Objective ▸ Render all of the material below as a Markdown table with the columns Row and Text, one numbered row per non-blank line. Leave the pictures out.

Record list ▸
---

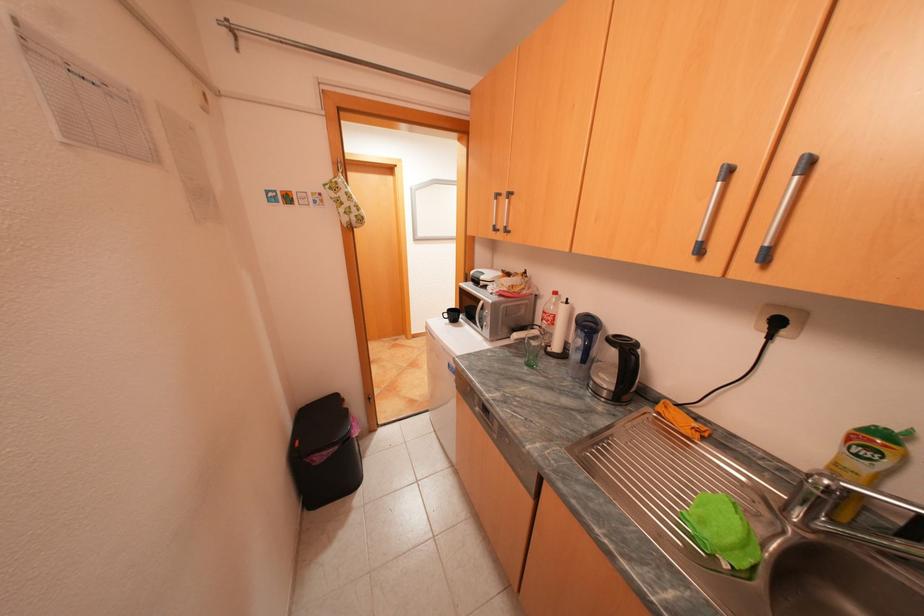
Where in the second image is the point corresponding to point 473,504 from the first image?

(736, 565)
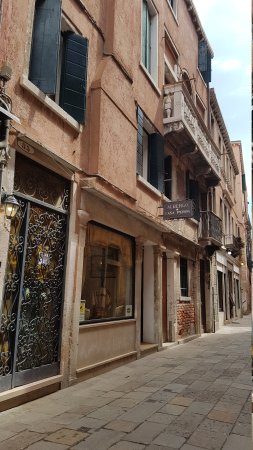
In order to click on curtains in this screenshot , I will do `click(96, 235)`.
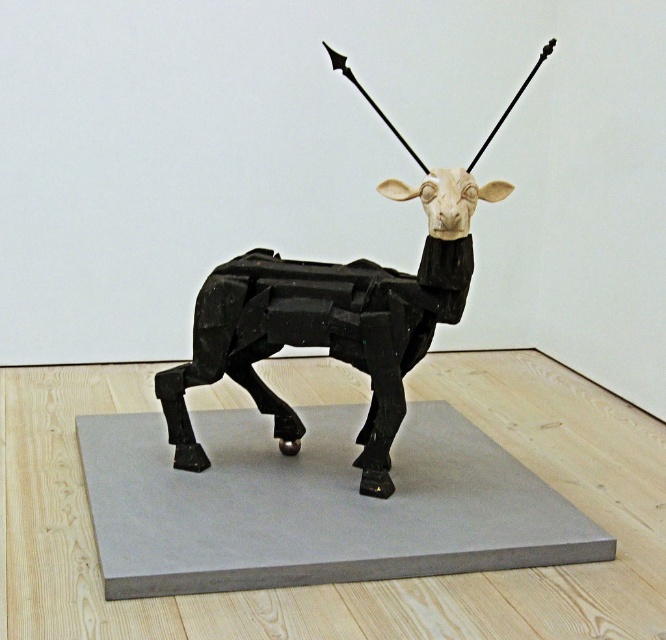
Which is behind, point (258, 440) or point (362, 266)?

Point (258, 440)

Who is taller, gray matte platform at center or matte black sculpture at center?

Standing taller between the two is matte black sculpture at center.

Based on the photo, who is more forward, (482, 508) or (456, 204)?

Point (456, 204) is in front.

Where is `gray matte platform at center`? This screenshot has height=640, width=666. gray matte platform at center is located at coordinates tap(314, 504).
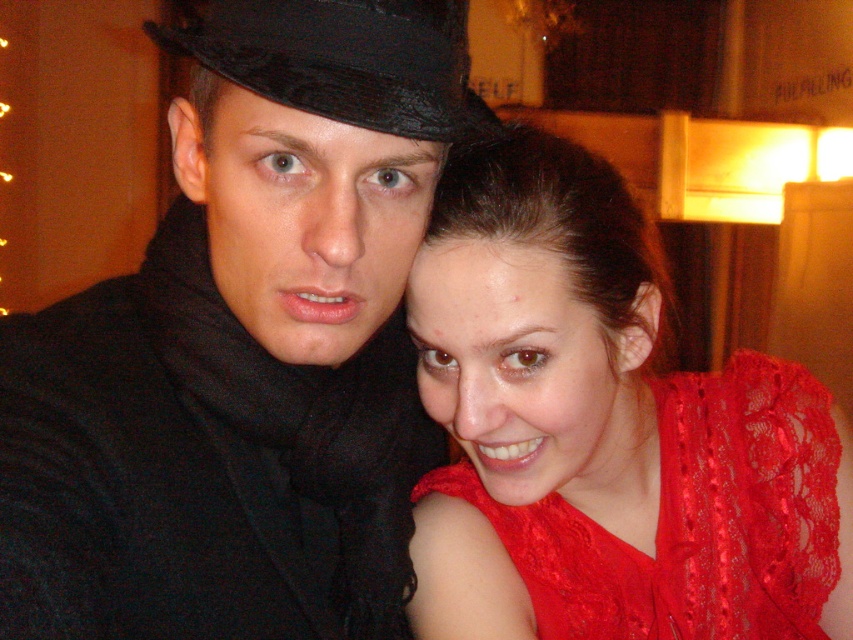
Question: Observing the image, what is the correct spatial positioning of matte black hat at upper center in reference to black satin fedora at upper left?

Choices:
 (A) below
 (B) above

Answer: (A)

Question: Can you confirm if lace fabric dress at upper right is smaller than black satin fedora at upper left?

Choices:
 (A) no
 (B) yes

Answer: (A)

Question: Is matte black hat at upper center wider than lace fabric dress at upper right?

Choices:
 (A) no
 (B) yes

Answer: (A)

Question: Which point is farther to the camera?

Choices:
 (A) black satin fedora at upper left
 (B) matte black hat at upper center
 (C) lace fabric dress at upper right

Answer: (C)

Question: Among these points, which one is farthest from the camera?

Choices:
 (A) (344, 56)
 (B) (334, 509)
 (C) (566, 298)

Answer: (B)

Question: Which point is farther to the camera?

Choices:
 (A) matte black hat at upper center
 (B) black satin fedora at upper left
 (C) lace fabric dress at upper right

Answer: (C)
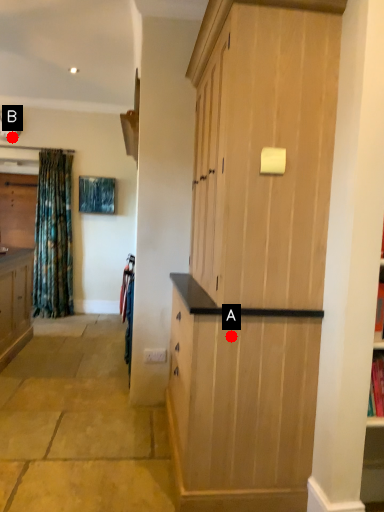
Question: Two points are circled on the image, labeled by A and B beside each circle. Which of the following is the farthest from the observer?

Choices:
 (A) A is further
 (B) B is further

Answer: (B)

---

Answer below ▸
| Row | Text |
|---|---|
| 1 | Where in the second image is the point corresponding to point 473,504 from the first image? |
| 2 | (736, 565) |
| 3 | In order to click on curtains in this screenshot , I will do `click(96, 235)`. |
| 4 | Which is behind, point (258, 440) or point (362, 266)? |
| 5 | Point (258, 440) |
| 6 | Who is taller, gray matte platform at center or matte black sculpture at center? |
| 7 | Standing taller between the two is matte black sculpture at center. |
| 8 | Based on the photo, who is more forward, (482, 508) or (456, 204)? |
| 9 | Point (456, 204) is in front. |
| 10 | Where is `gray matte platform at center`? This screenshot has height=640, width=666. gray matte platform at center is located at coordinates tap(314, 504). |
| 11 | Question: Observing the image, what is the correct spatial positioning of matte black hat at upper center in reference to black satin fedora at upper left? |
| 12 | Choices: |
| 13 |  (A) below |
| 14 |  (B) above |
| 15 | Answer: (A) |
| 16 | Question: Can you confirm if lace fabric dress at upper right is smaller than black satin fedora at upper left? |
| 17 | Choices: |
| 18 |  (A) no |
| 19 |  (B) yes |
| 20 | Answer: (A) |
| 21 | Question: Is matte black hat at upper center wider than lace fabric dress at upper right? |
| 22 | Choices: |
| 23 |  (A) no |
| 24 |  (B) yes |
| 25 | Answer: (A) |
| 26 | Question: Which point is farther to the camera? |
| 27 | Choices: |
| 28 |  (A) black satin fedora at upper left |
| 29 |  (B) matte black hat at upper center |
| 30 |  (C) lace fabric dress at upper right |
| 31 | Answer: (C) |
| 32 | Question: Among these points, which one is farthest from the camera? |
| 33 | Choices: |
| 34 |  (A) (344, 56) |
| 35 |  (B) (334, 509) |
| 36 |  (C) (566, 298) |
| 37 | Answer: (B) |
| 38 | Question: Which point is farther to the camera? |
| 39 | Choices: |
| 40 |  (A) matte black hat at upper center |
| 41 |  (B) black satin fedora at upper left |
| 42 |  (C) lace fabric dress at upper right |
| 43 | Answer: (C) |
| 44 | Question: Two points are circled on the image, labeled by A and B beside each circle. Which of the following is the farthest from the observer? |
| 45 | Choices: |
| 46 |  (A) A is further |
| 47 |  (B) B is further |
| 48 | Answer: (B) |